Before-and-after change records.
================================

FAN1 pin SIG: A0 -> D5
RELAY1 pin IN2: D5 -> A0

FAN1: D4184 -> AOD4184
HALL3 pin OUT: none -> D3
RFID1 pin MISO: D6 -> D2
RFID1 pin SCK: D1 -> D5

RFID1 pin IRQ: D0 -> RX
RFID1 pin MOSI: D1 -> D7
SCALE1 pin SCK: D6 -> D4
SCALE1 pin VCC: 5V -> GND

================================

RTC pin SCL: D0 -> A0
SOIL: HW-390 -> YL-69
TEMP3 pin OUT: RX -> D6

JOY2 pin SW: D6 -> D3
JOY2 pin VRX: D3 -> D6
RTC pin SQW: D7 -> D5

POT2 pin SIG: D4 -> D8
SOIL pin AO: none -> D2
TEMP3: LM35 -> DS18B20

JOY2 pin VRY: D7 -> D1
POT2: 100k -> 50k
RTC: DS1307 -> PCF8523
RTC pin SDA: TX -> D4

================================

Task to carry out.
Give only the lines from the one holding "RTC pin SCL: D0 -> A0" through the one holding "RTC pin SDA: TX -> D4", each restated exactly as it appears above.

Problem solution.
RTC pin SCL: D0 -> A0
SOIL: HW-390 -> YL-69
TEMP3 pin OUT: RX -> D6

JOY2 pin SW: D6 -> D3
JOY2 pin VRX: D3 -> D6
RTC pin SQW: D7 -> D5

POT2 pin SIG: D4 -> D8
SOIL pin AO: none -> D2
TEMP3: LM35 -> DS18B20

JOY2 pin VRY: D7 -> D1
POT2: 100k -> 50k
RTC: DS1307 -> PCF8523
RTC pin SDA: TX -> D4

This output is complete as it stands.